Collected data
....
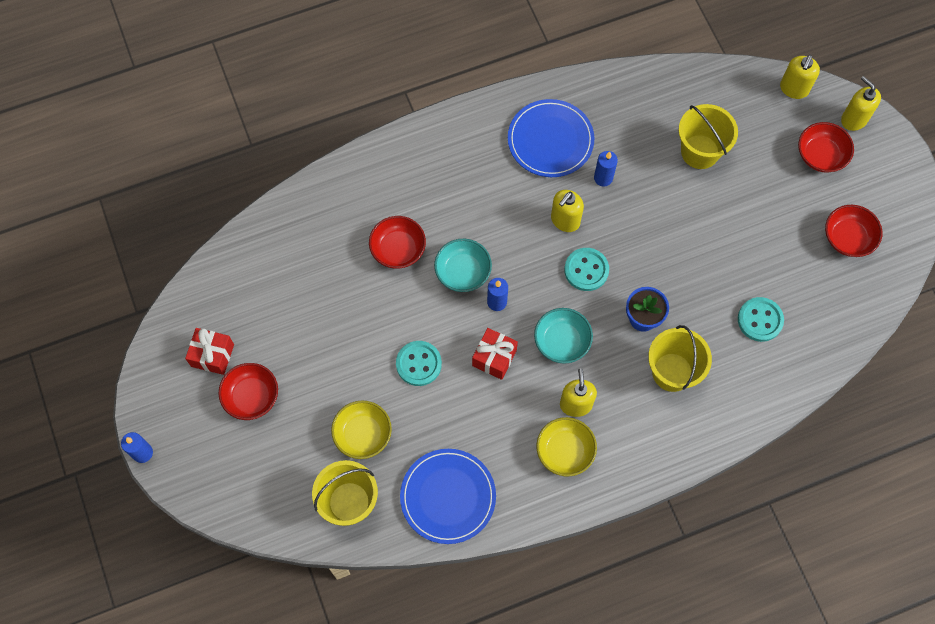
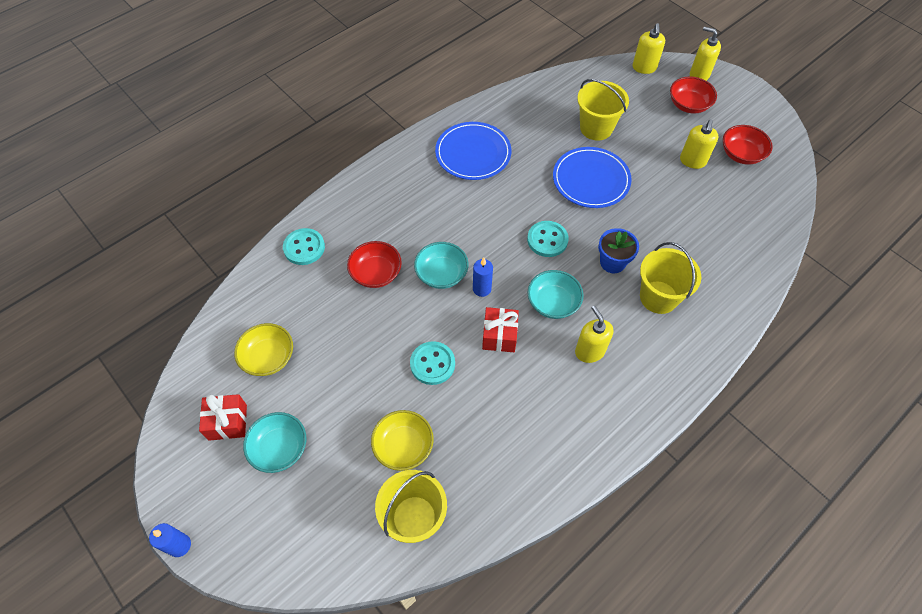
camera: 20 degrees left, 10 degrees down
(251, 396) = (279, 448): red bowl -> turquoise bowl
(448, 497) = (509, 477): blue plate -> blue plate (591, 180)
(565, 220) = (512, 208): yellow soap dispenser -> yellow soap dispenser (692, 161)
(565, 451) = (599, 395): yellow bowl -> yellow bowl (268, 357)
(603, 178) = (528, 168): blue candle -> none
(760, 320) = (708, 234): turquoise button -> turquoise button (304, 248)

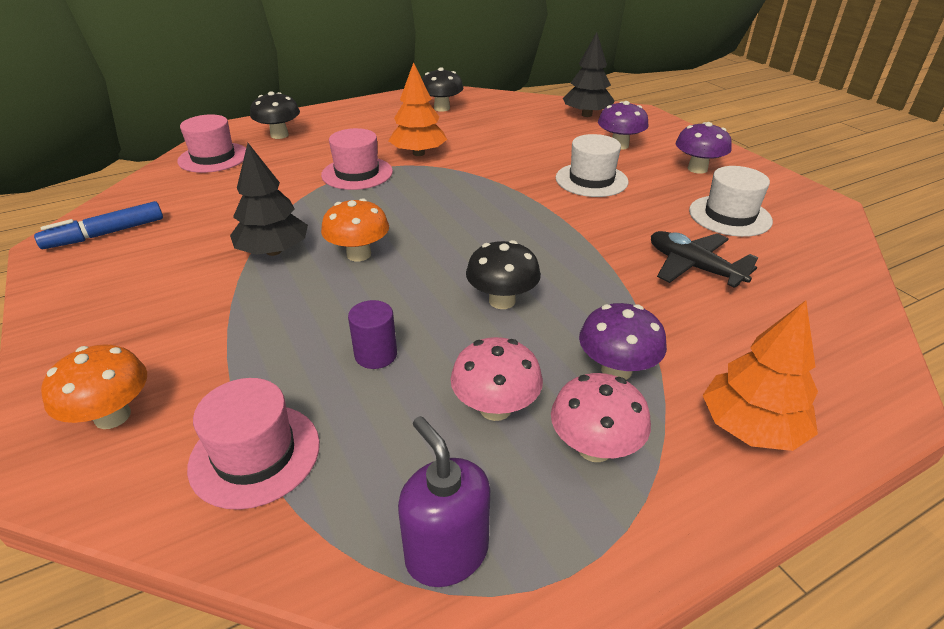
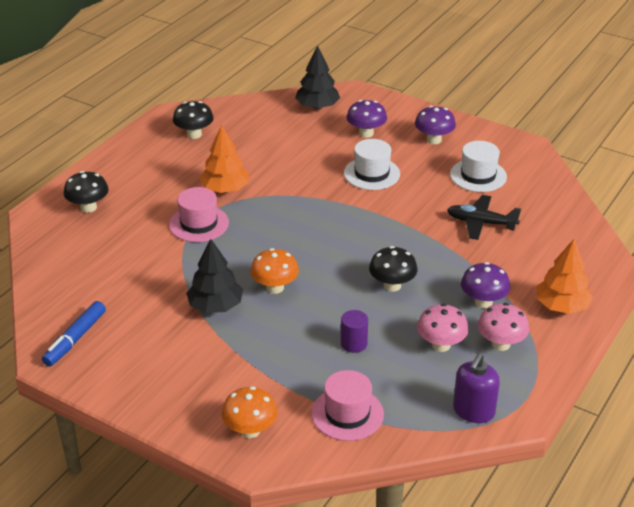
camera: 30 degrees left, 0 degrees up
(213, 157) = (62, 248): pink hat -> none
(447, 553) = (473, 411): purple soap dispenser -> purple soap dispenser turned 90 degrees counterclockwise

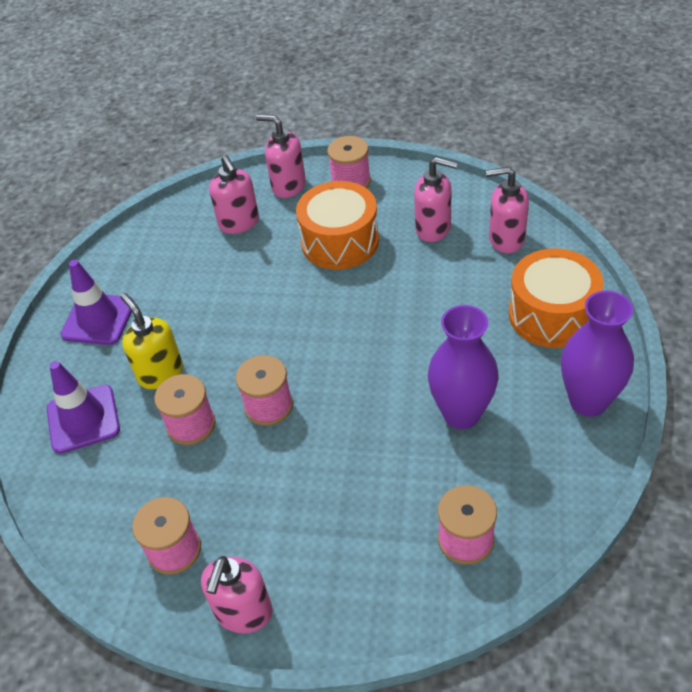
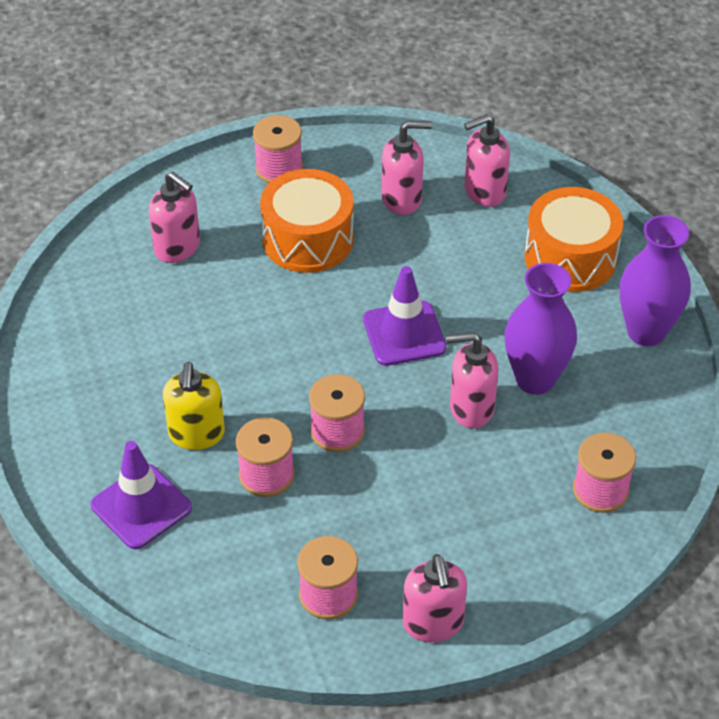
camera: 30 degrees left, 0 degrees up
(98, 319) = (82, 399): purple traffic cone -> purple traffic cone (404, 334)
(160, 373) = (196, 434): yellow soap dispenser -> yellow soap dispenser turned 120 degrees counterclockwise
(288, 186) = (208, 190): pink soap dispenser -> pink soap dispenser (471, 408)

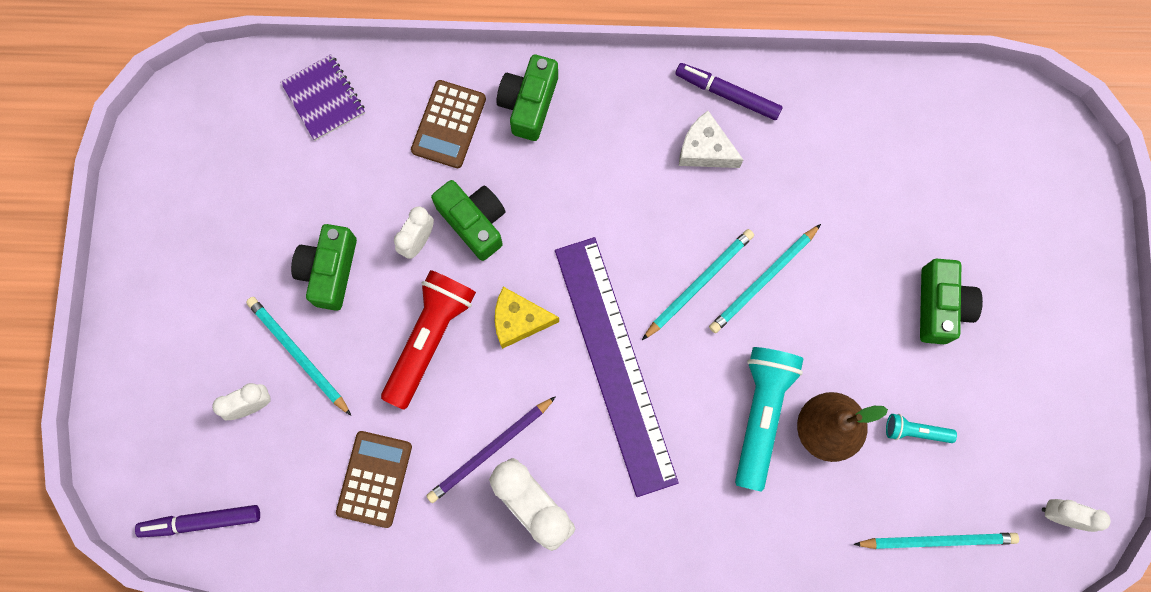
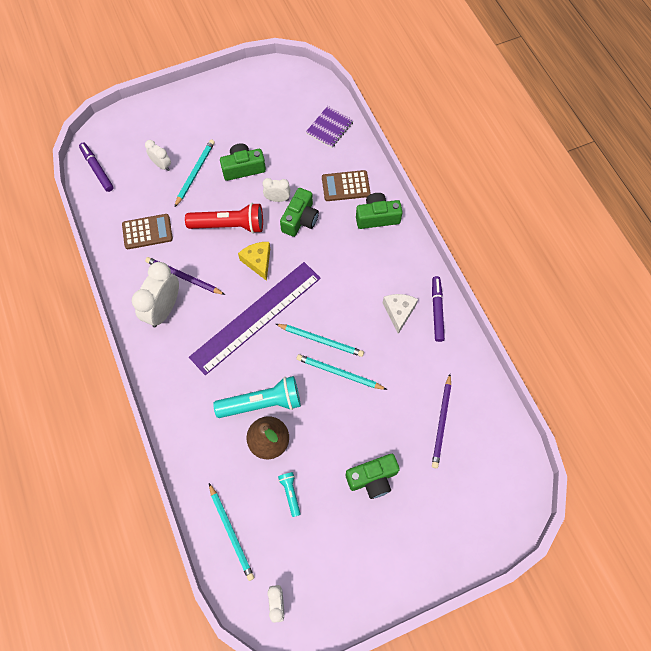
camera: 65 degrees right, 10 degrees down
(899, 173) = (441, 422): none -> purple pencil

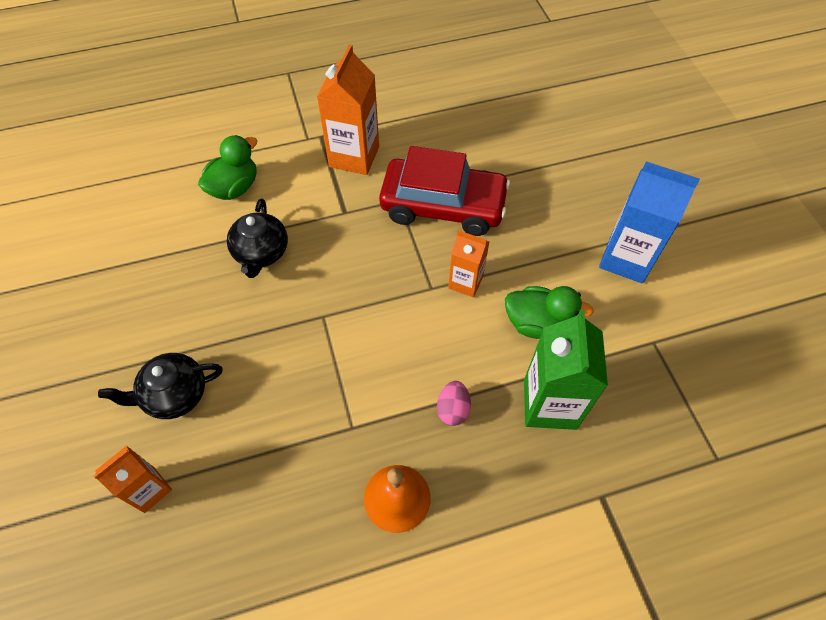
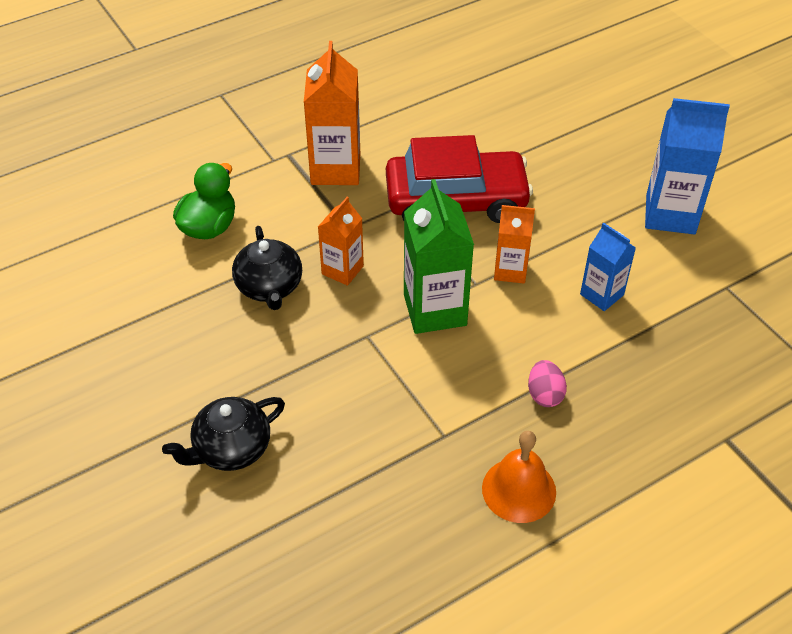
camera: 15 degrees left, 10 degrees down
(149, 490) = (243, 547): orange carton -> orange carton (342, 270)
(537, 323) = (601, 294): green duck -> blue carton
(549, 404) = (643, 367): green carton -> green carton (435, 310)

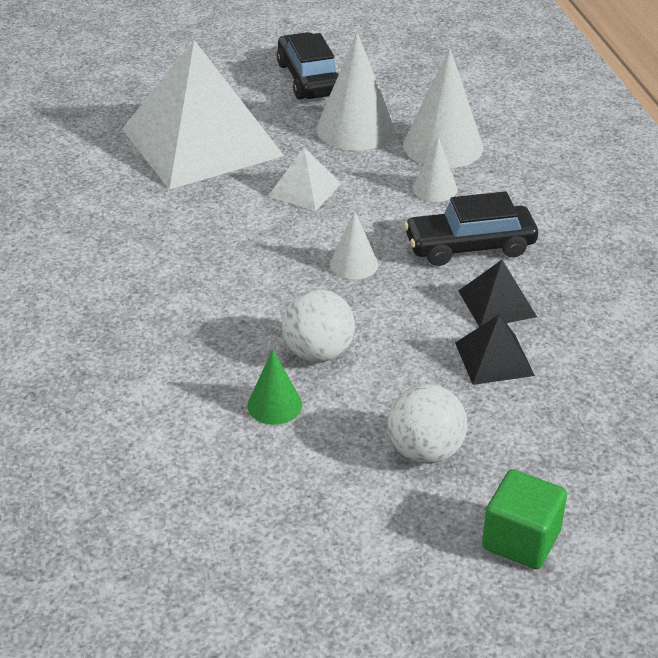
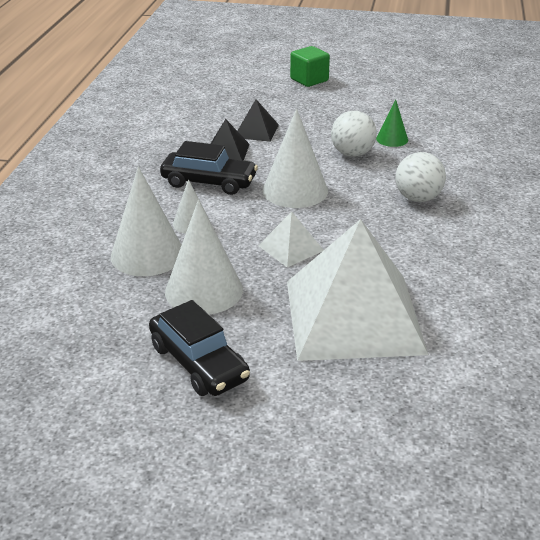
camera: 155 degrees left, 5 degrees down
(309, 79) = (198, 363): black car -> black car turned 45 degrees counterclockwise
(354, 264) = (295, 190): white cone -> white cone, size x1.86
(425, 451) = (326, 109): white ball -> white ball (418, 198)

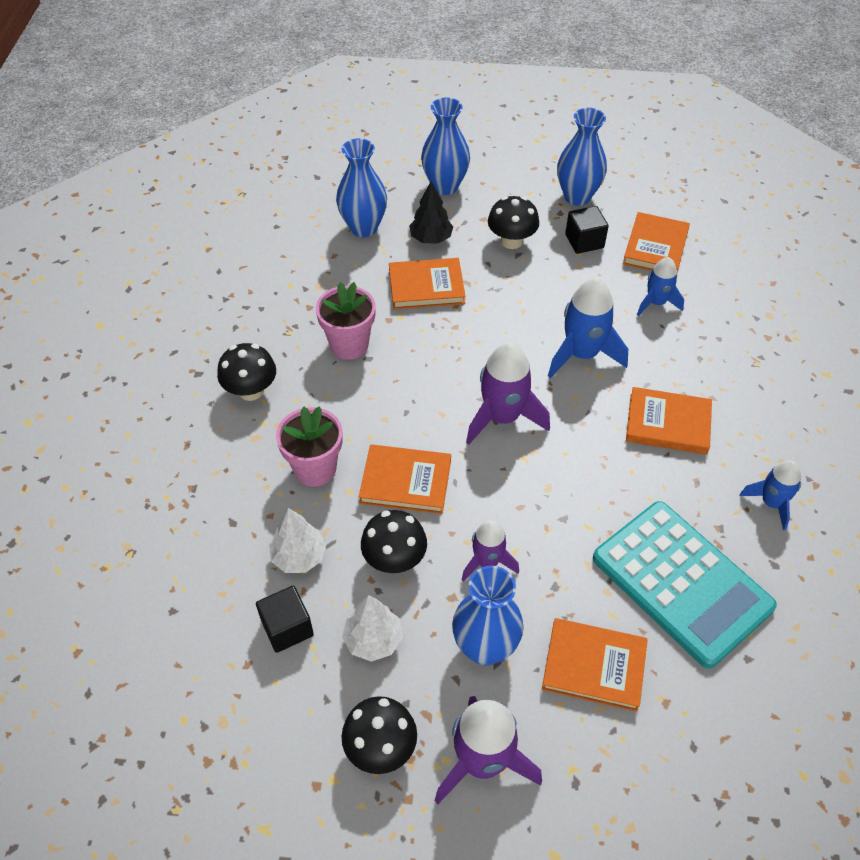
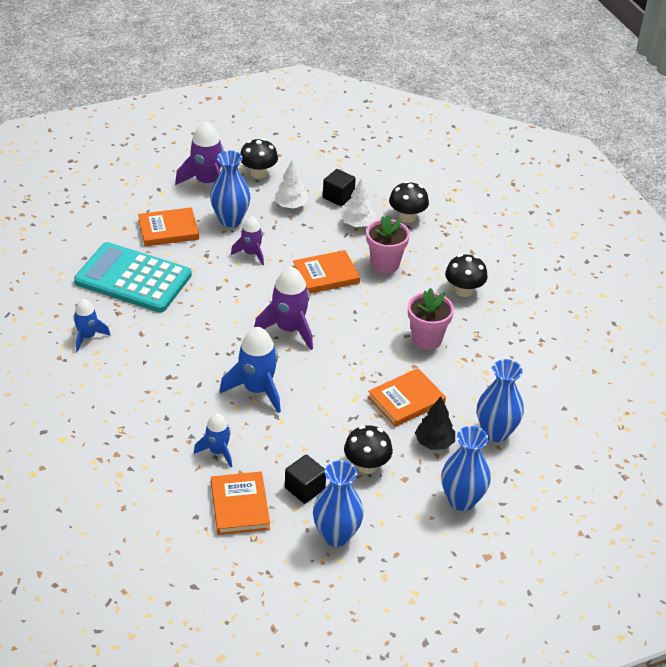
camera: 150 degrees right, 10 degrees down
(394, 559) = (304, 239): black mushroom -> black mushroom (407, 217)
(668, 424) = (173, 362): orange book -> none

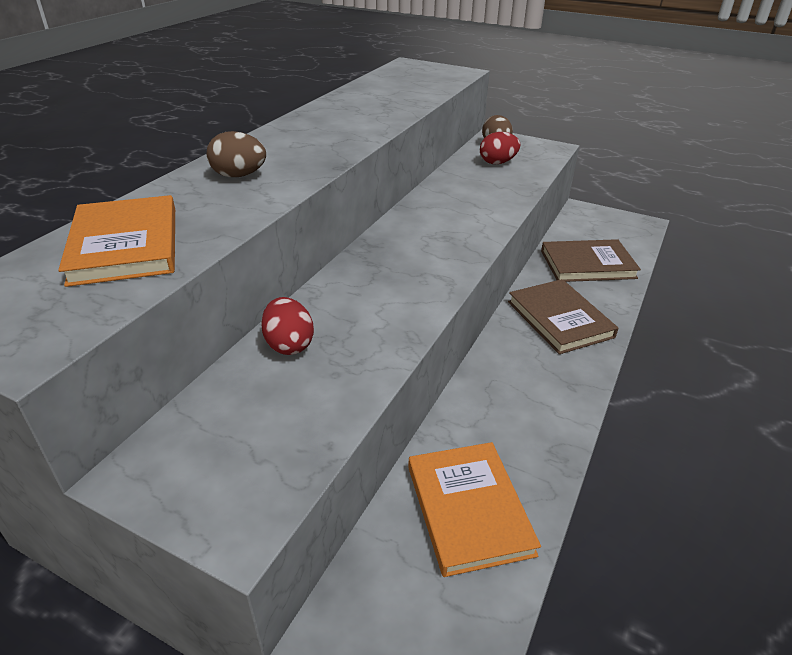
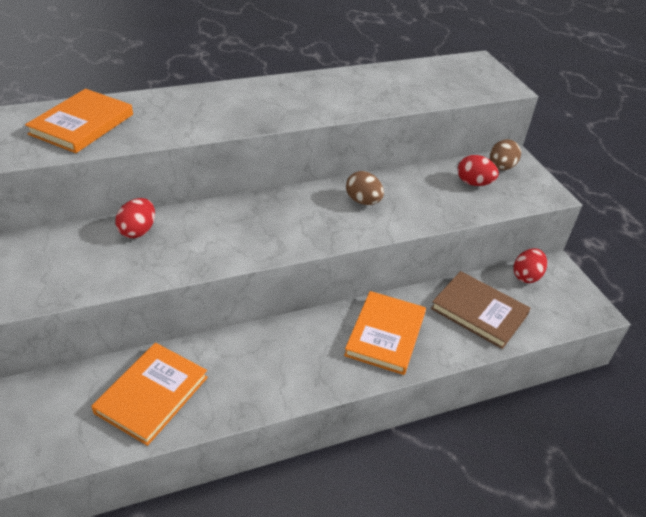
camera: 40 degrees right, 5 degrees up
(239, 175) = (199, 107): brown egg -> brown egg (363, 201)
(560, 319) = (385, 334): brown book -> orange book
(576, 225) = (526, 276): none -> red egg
....
> **Assignment**: Give again, unchanged, only the lines from the line containing "(668, 424) = (173, 362): orange book -> none" to the last line of the records above. Pictures do not belong in the copy.

> **Exercise result**:
(668, 424) = (173, 362): orange book -> none

camera: 40 degrees right, 5 degrees up
(239, 175) = (199, 107): brown egg -> brown egg (363, 201)
(560, 319) = (385, 334): brown book -> orange book
(576, 225) = (526, 276): none -> red egg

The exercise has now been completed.